┌────────

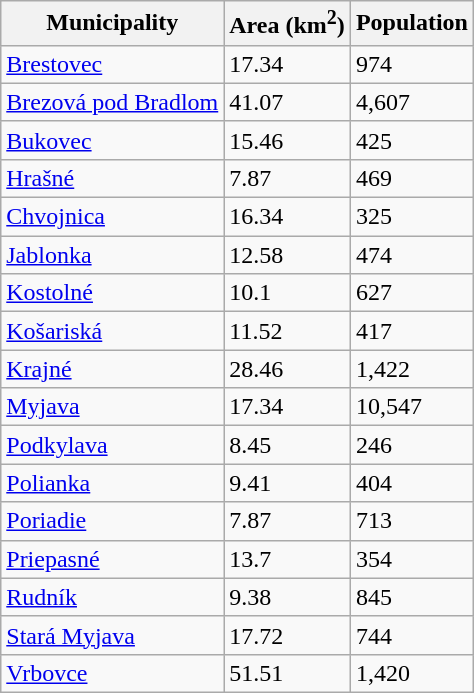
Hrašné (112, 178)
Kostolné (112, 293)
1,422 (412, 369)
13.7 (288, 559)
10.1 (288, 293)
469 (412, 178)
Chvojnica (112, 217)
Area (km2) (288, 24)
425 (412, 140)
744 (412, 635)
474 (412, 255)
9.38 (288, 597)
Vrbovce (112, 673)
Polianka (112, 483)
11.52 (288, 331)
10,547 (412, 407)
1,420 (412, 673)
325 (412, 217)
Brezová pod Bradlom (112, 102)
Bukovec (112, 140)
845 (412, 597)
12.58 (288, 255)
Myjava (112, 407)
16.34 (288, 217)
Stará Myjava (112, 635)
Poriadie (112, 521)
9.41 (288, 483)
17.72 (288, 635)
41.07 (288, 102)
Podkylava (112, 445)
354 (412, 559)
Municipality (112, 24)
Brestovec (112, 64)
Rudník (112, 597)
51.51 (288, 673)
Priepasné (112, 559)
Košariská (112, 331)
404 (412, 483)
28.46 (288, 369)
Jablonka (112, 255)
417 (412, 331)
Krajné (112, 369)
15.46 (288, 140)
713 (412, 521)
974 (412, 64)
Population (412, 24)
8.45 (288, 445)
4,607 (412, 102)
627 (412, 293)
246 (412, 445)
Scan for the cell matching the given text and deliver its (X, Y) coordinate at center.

└────────
┌────────

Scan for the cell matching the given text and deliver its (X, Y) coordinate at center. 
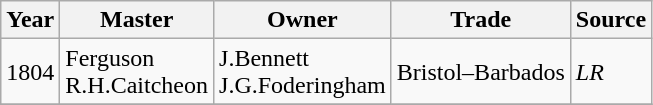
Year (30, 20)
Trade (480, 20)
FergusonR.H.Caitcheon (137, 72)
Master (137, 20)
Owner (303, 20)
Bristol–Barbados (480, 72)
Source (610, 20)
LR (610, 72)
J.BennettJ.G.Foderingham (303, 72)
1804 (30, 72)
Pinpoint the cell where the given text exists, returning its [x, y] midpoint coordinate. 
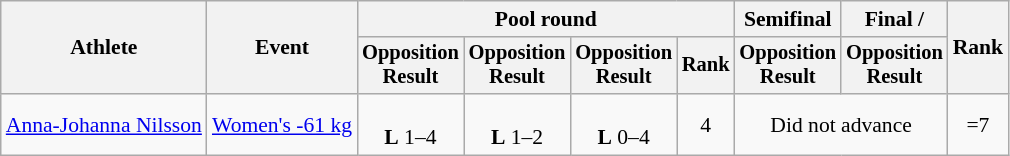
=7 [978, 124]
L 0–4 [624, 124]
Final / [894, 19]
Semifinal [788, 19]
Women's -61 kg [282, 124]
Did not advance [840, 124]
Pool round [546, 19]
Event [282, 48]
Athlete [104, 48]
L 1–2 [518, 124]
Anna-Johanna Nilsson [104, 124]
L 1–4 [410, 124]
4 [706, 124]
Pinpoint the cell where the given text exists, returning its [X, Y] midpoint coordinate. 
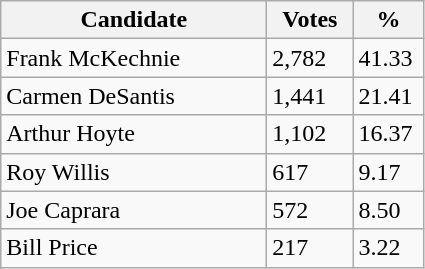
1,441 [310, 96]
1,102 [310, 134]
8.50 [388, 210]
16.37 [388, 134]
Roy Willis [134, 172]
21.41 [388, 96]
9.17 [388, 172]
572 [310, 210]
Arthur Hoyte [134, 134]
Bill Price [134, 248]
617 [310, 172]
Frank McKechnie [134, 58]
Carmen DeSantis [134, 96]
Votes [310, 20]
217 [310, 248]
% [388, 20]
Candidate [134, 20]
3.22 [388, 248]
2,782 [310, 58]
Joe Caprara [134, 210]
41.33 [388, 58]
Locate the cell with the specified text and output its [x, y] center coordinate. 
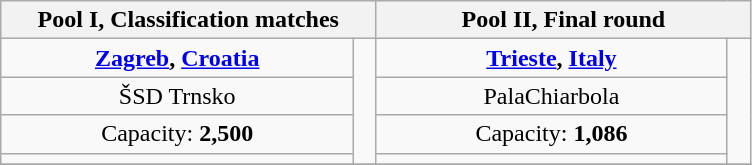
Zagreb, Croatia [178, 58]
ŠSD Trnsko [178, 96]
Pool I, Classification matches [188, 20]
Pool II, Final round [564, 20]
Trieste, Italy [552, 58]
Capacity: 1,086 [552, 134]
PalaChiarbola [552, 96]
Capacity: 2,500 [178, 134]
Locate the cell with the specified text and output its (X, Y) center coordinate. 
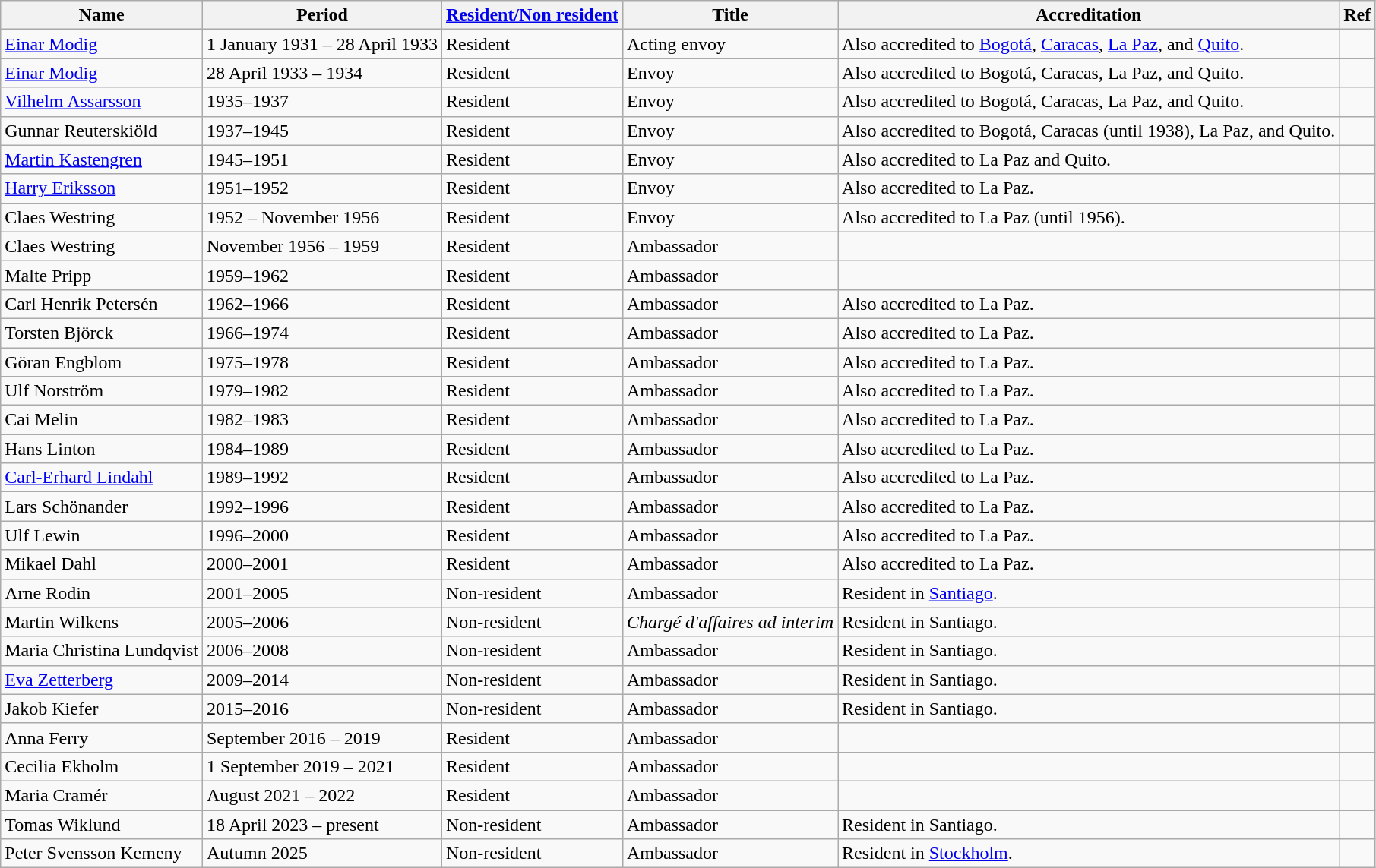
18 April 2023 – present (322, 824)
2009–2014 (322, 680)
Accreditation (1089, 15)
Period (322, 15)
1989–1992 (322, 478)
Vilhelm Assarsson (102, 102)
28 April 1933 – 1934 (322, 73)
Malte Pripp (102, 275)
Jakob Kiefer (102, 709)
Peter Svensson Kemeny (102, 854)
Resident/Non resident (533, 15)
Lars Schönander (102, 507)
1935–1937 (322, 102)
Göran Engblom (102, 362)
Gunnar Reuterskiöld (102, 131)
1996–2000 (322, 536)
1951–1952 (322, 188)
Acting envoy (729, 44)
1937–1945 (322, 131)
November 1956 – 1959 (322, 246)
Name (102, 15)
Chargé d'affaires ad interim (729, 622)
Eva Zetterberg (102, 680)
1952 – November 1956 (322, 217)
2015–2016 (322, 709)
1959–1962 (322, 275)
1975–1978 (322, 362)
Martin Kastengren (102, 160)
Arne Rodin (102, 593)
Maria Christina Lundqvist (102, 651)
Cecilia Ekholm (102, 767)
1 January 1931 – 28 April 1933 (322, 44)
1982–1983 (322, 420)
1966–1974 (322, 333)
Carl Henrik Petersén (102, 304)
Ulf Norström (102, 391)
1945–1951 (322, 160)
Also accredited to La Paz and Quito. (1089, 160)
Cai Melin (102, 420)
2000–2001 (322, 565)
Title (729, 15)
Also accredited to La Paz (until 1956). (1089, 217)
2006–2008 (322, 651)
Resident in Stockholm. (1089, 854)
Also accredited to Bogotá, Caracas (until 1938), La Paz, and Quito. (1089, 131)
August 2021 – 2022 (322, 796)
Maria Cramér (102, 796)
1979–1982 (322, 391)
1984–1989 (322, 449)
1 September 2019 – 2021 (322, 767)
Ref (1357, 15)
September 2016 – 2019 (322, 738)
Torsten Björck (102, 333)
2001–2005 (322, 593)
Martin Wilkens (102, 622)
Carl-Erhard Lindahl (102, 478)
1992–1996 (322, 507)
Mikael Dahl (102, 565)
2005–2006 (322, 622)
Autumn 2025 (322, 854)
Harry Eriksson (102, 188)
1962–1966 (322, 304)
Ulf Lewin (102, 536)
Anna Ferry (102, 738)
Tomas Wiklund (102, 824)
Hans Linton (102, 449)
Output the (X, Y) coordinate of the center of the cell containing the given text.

└────────

Could you write out the lines between the line containing "18 April 2023 – present (322, 824)" and the line containing "Output the (X, Y)", inclusive, exactly as they appear?

ANSWER IN FULL
18 April 2023 – present (322, 824)
2009–2014 (322, 680)
Accreditation (1089, 15)
Period (322, 15)
1989–1992 (322, 478)
Vilhelm Assarsson (102, 102)
28 April 1933 – 1934 (322, 73)
Malte Pripp (102, 275)
Jakob Kiefer (102, 709)
Peter Svensson Kemeny (102, 854)
Resident/Non resident (533, 15)
Lars Schönander (102, 507)
1935–1937 (322, 102)
Göran Engblom (102, 362)
Gunnar Reuterskiöld (102, 131)
1996–2000 (322, 536)
1951–1952 (322, 188)
Acting envoy (729, 44)
1937–1945 (322, 131)
November 1956 – 1959 (322, 246)
Name (102, 15)
Chargé d'affaires ad interim (729, 622)
Eva Zetterberg (102, 680)
1952 – November 1956 (322, 217)
2015–2016 (322, 709)
1959–1962 (322, 275)
1975–1978 (322, 362)
Martin Kastengren (102, 160)
Arne Rodin (102, 593)
Maria Christina Lundqvist (102, 651)
Cecilia Ekholm (102, 767)
1 January 1931 – 28 April 1933 (322, 44)
1982–1983 (322, 420)
1966–1974 (322, 333)
Carl Henrik Petersén (102, 304)
Ulf Norström (102, 391)
1945–1951 (322, 160)
Also accredited to La Paz and Quito. (1089, 160)
Cai Melin (102, 420)
2000–2001 (322, 565)
Title (729, 15)
Also accredited to La Paz (until 1956). (1089, 217)
2006–2008 (322, 651)
Resident in Stockholm. (1089, 854)
Also accredited to Bogotá, Caracas (until 1938), La Paz, and Quito. (1089, 131)
August 2021 – 2022 (322, 796)
Maria Cramér (102, 796)
1979–1982 (322, 391)
1984–1989 (322, 449)
1 September 2019 – 2021 (322, 767)
Ref (1357, 15)
September 2016 – 2019 (322, 738)
Torsten Björck (102, 333)
2001–2005 (322, 593)
Martin Wilkens (102, 622)
Carl-Erhard Lindahl (102, 478)
1992–1996 (322, 507)
Mikael Dahl (102, 565)
2005–2006 (322, 622)
Autumn 2025 (322, 854)
Harry Eriksson (102, 188)
1962–1966 (322, 304)
Ulf Lewin (102, 536)
Anna Ferry (102, 738)
Tomas Wiklund (102, 824)
Hans Linton (102, 449)
Output the (X, Y) coordinate of the center of the cell containing the given text.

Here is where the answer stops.